■ Required work:
Only those lines in the data below from the line containing "camera: 95 degrees left, 5 degrees down" through the line containing "<631 189> x2.19", both included, should be restated word for word.

■ The data:
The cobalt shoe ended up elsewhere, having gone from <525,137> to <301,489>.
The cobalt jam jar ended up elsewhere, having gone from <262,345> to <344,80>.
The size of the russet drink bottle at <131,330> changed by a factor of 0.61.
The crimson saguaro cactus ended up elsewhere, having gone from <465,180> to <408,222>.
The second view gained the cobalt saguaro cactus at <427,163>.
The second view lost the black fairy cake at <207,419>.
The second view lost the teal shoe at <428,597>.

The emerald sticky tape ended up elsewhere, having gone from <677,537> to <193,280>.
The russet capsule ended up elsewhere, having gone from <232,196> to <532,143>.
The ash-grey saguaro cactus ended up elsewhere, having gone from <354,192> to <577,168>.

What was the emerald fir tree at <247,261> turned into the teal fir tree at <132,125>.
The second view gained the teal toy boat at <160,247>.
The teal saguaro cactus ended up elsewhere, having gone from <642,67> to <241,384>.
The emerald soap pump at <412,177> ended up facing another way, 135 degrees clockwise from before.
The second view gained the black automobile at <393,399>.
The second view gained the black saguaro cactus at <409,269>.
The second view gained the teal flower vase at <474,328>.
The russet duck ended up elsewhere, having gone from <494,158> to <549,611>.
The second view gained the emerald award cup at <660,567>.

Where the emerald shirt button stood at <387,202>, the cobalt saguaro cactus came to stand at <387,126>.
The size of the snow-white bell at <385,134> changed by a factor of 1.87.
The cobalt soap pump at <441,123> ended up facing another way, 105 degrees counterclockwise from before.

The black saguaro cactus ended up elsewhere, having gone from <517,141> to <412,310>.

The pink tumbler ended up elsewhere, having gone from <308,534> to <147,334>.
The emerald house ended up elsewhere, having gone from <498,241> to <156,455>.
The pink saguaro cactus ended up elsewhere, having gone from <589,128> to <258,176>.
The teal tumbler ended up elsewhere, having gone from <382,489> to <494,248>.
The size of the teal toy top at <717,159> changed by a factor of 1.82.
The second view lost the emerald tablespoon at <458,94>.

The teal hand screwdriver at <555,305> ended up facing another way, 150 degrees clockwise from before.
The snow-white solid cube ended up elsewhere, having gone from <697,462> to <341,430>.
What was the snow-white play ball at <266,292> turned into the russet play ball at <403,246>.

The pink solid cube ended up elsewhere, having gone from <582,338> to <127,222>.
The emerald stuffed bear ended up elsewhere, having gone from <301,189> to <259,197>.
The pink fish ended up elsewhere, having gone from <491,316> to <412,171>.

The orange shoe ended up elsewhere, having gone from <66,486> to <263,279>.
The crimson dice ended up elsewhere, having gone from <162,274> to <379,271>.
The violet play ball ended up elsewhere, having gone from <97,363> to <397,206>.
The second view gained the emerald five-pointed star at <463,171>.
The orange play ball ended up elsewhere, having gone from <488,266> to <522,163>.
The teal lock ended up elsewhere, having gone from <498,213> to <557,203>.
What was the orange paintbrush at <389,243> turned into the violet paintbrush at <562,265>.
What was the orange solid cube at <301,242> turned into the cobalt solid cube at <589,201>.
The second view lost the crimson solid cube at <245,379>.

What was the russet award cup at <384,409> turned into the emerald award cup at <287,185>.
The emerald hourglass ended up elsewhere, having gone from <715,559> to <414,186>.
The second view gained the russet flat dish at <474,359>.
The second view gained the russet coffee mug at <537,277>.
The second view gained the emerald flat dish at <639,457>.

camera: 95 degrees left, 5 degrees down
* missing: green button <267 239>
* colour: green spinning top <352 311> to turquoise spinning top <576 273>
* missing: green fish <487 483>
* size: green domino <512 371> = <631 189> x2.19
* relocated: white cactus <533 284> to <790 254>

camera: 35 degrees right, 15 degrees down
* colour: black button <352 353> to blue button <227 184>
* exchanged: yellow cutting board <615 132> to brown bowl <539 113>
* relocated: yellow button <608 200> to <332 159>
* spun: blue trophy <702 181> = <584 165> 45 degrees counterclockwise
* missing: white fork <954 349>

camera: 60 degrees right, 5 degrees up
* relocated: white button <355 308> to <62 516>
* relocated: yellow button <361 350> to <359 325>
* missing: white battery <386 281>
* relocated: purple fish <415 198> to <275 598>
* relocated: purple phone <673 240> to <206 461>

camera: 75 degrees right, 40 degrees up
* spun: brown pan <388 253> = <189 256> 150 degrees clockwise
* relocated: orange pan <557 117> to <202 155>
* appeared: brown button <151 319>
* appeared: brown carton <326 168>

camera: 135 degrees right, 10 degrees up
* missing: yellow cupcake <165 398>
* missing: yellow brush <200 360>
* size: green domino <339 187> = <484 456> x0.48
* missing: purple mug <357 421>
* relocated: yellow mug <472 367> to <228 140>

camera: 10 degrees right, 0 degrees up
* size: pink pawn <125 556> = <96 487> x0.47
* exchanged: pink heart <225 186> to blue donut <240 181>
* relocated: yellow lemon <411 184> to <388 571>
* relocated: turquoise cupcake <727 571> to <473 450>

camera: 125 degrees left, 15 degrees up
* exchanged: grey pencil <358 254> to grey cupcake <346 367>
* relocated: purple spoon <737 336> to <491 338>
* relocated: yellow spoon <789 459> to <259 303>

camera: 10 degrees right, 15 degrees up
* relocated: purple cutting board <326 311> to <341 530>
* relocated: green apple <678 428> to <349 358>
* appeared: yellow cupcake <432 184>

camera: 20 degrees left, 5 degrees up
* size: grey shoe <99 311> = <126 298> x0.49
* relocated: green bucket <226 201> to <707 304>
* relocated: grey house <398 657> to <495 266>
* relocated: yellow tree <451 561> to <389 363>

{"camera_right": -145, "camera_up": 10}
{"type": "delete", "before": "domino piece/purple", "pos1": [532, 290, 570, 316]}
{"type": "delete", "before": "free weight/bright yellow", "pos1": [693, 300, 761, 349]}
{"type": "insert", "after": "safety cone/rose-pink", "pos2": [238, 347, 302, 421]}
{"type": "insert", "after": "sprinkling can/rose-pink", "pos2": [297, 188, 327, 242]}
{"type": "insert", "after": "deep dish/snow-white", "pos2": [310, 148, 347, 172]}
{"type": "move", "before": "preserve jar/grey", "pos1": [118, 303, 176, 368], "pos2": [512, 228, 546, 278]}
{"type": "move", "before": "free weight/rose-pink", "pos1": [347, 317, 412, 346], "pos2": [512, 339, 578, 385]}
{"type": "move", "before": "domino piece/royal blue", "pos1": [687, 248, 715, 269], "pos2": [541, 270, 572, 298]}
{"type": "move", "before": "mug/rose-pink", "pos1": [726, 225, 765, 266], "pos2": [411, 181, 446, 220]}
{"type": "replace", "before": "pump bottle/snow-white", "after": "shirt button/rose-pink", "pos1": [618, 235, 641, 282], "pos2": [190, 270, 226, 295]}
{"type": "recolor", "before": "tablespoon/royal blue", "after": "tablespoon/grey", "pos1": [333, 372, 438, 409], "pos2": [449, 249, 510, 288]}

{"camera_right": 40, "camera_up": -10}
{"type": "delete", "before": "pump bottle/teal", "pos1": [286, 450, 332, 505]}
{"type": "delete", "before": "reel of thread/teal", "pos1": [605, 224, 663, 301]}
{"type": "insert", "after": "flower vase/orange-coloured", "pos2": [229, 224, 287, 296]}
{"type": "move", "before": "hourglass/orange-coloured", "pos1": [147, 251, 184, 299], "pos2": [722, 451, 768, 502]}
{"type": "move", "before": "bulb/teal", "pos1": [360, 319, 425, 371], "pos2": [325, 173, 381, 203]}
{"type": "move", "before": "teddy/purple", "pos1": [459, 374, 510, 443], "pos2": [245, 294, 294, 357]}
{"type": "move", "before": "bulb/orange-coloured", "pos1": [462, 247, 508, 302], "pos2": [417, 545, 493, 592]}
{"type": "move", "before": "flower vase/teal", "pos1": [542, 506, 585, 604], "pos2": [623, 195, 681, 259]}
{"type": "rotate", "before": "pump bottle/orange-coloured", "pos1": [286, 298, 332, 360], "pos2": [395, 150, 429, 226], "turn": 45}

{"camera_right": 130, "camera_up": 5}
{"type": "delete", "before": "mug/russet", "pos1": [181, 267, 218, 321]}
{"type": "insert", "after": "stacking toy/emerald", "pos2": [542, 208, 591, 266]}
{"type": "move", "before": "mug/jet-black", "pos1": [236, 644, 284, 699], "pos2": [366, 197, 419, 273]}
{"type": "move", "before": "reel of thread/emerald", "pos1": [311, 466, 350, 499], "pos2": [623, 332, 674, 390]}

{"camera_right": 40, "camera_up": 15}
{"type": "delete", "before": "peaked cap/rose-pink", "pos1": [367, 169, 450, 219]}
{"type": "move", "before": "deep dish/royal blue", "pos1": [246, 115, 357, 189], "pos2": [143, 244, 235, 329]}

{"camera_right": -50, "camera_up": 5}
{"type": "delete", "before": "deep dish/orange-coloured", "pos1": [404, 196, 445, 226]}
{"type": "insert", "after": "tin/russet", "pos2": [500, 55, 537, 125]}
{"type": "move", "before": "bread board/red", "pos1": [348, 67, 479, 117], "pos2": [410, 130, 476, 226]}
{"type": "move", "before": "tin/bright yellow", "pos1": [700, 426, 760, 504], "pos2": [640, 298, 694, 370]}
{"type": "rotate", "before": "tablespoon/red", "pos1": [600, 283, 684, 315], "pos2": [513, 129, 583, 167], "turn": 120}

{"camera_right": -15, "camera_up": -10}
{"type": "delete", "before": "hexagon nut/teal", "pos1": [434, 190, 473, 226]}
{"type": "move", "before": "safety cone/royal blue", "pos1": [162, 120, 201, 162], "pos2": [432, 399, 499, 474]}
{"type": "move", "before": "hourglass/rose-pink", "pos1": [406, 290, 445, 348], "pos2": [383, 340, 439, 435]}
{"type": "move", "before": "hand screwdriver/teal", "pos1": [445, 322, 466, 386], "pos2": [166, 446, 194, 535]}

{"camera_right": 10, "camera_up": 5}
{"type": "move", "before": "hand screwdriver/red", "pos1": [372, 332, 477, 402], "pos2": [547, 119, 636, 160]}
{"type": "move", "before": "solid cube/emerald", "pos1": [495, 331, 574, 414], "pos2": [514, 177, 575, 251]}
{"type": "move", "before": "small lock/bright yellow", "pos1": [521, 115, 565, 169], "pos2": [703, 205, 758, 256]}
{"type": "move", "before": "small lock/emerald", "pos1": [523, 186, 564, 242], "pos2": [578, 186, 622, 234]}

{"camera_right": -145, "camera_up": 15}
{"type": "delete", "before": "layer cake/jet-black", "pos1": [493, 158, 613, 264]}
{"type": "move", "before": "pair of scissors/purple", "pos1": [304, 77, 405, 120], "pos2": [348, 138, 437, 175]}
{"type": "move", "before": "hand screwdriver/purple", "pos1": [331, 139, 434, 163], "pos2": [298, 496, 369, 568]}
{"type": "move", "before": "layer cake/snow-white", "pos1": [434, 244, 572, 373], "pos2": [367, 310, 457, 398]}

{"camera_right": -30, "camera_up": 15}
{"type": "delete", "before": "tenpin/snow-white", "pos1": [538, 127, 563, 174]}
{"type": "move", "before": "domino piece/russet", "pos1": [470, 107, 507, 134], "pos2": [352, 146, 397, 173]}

■ Task response:
camera: 95 degrees left, 5 degrees down
* missing: green button <267 239>
* colour: green spinning top <352 311> to turquoise spinning top <576 273>
* missing: green fish <487 483>
* size: green domino <512 371> = <631 189> x2.19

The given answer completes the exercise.